• [Extracted data entries]:
- - - - - - -
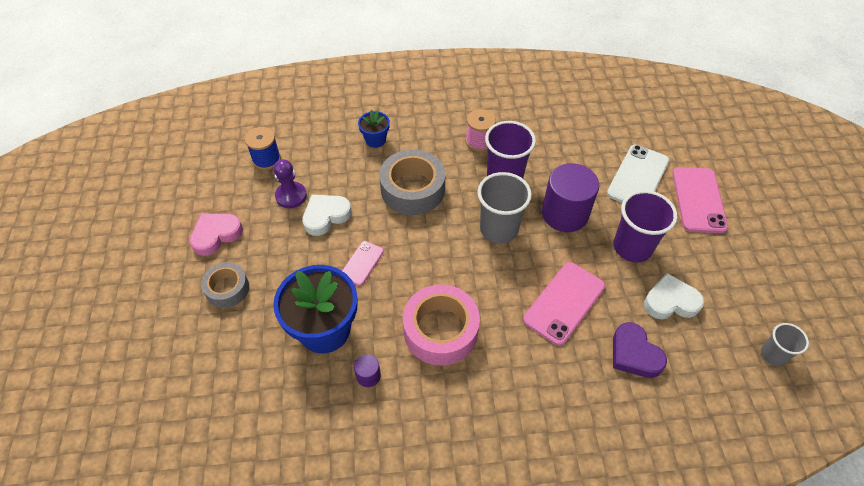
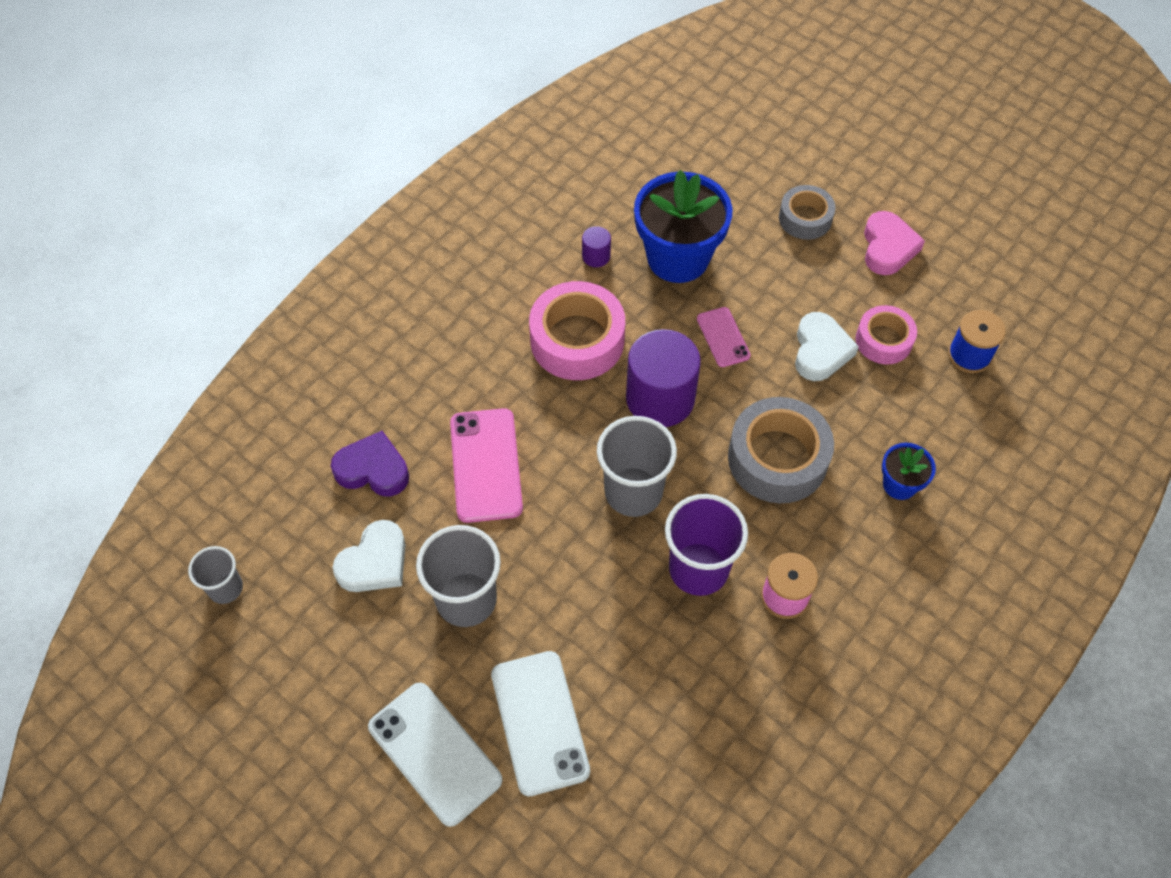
camera: 135 degrees right, 5 degrees up
(291, 196) = (883, 340): purple pawn -> pink tape
(565, 213) = (581, 579): purple cylinder -> purple cylinder (660, 398)
(632, 247) = (466, 599): purple cup -> grey cup
(698, 200) = (434, 753): pink phone -> white phone

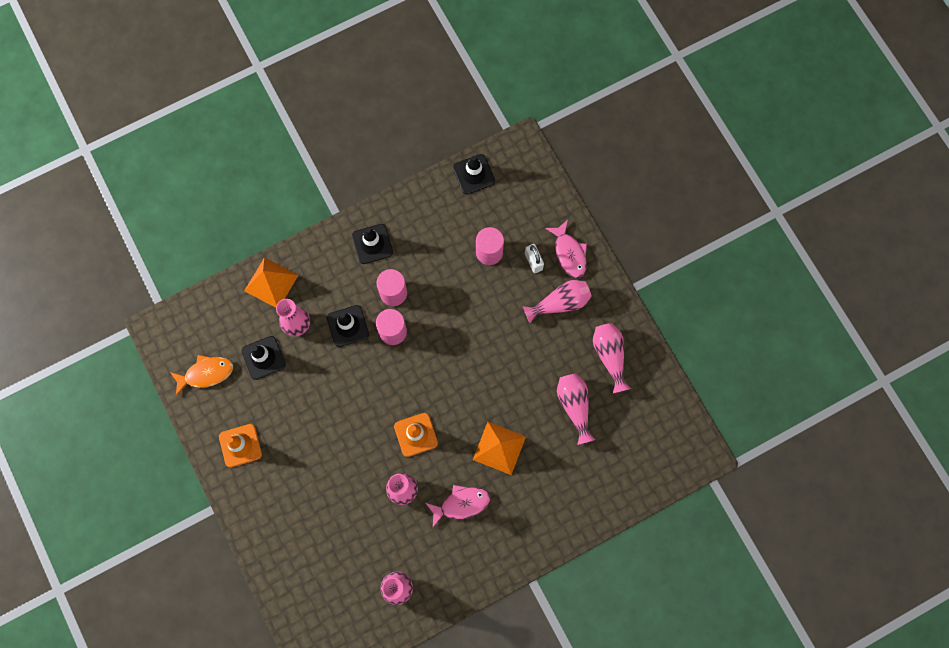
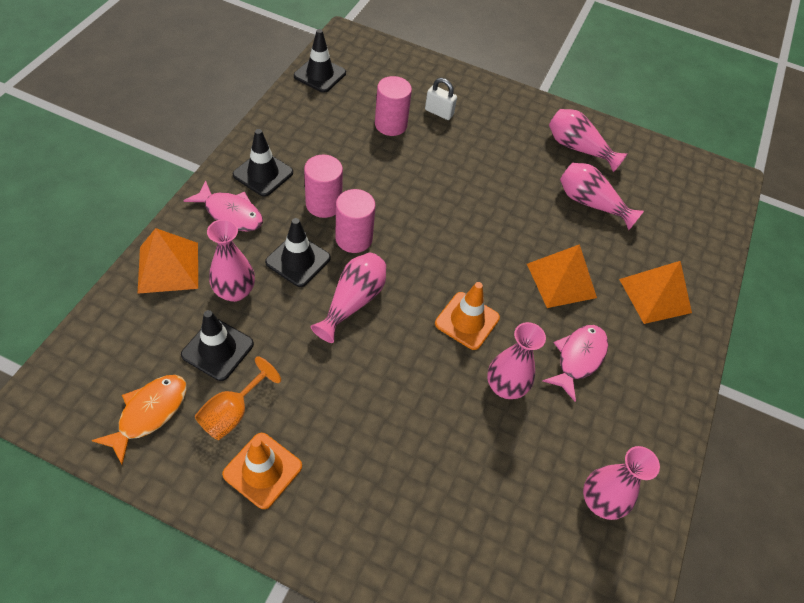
camera: 45 degrees left, 20 degrees down
(246, 402) = (232, 413): none -> orange goblet
(551, 499) = (655, 295): none -> orange pyramid
(560, 303) = (494, 131): pink vase -> pink vase (353, 302)
(569, 253) = (464, 92): pink fish -> pink fish (230, 213)

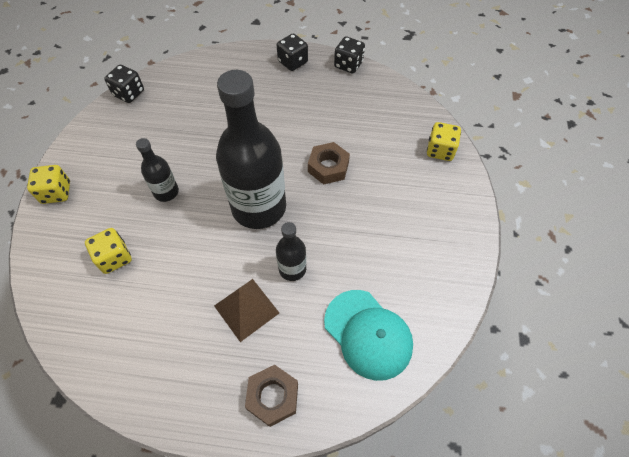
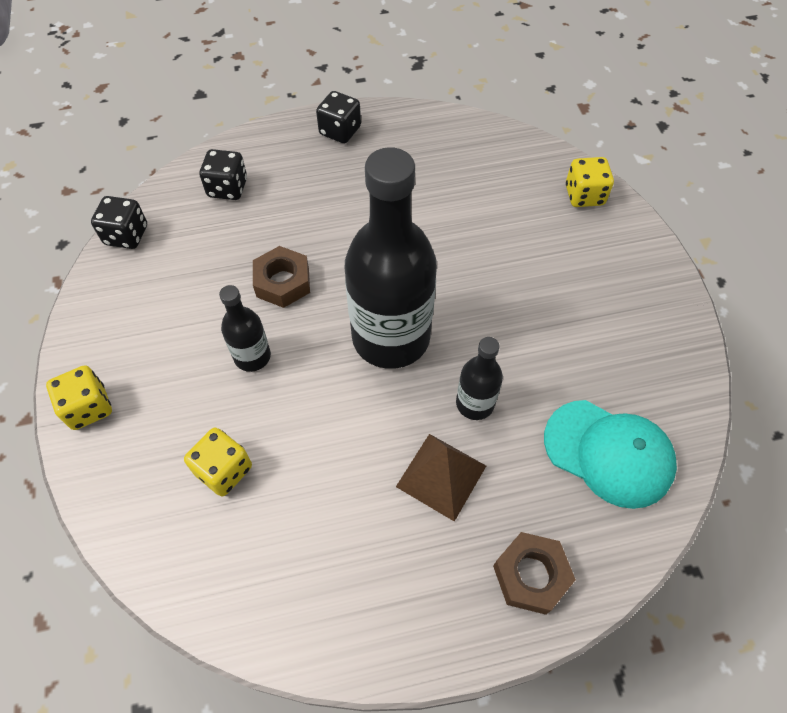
camera: 20 degrees left, 0 degrees up
(328, 167) = (456, 257): brown nut -> brown nut (283, 282)
(348, 65) = (416, 116): black dice -> black dice (227, 188)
- - - - - - -
• [What you will do]:
Only the lines above that include the word "pink" belong in the answer; copy each one.

• [Exercise result]:
(291, 196) = (883, 340): purple pawn -> pink tape
(698, 200) = (434, 753): pink phone -> white phone
(560, 303) = (494, 131): pink vase -> pink vase (353, 302)
(569, 253) = (464, 92): pink fish -> pink fish (230, 213)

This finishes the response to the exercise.